» **What you need to do**
Repeat verbatim the lines of the data below, beginning with the line containing "cubo (turquesa) (417,472,455,519)" and continuing to the end.

» **Exercise data**
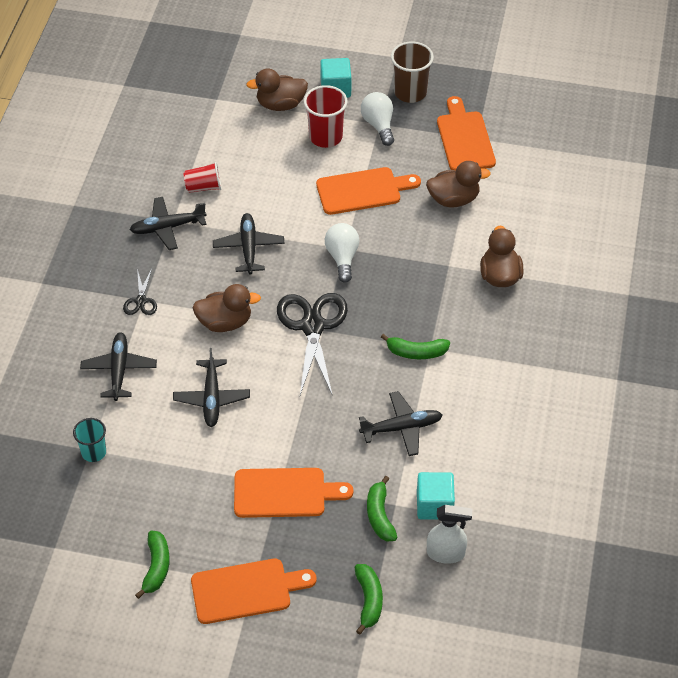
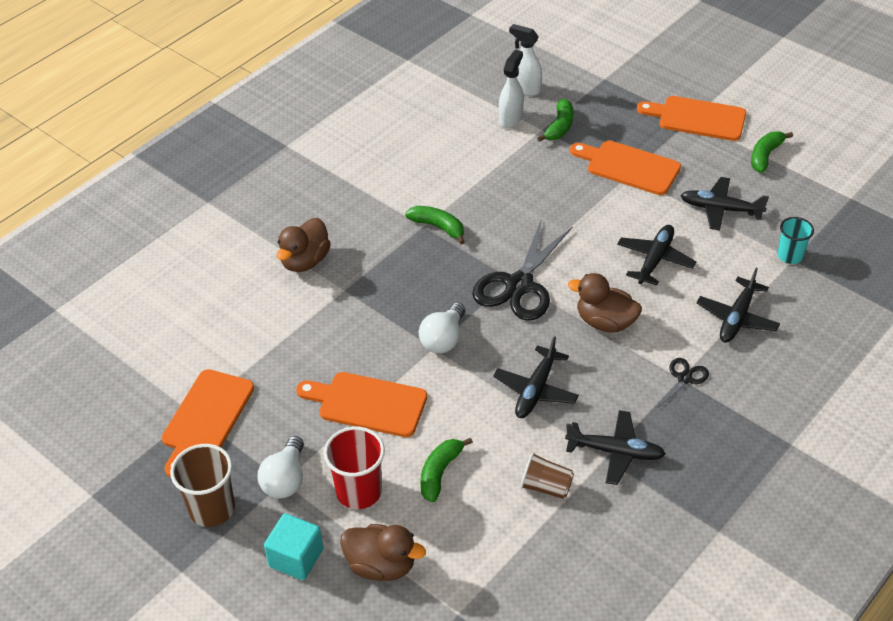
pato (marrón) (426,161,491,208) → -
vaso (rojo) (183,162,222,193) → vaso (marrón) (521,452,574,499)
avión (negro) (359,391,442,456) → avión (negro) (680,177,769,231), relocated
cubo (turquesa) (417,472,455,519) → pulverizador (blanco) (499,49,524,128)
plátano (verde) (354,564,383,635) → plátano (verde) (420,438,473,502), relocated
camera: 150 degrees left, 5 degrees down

» **Answer**
cubo (turquesa) (417,472,455,519) → pulverizador (blanco) (499,49,524,128)
plátano (verde) (354,564,383,635) → plátano (verde) (420,438,473,502), relocated
camera: 150 degrees left, 5 degrees down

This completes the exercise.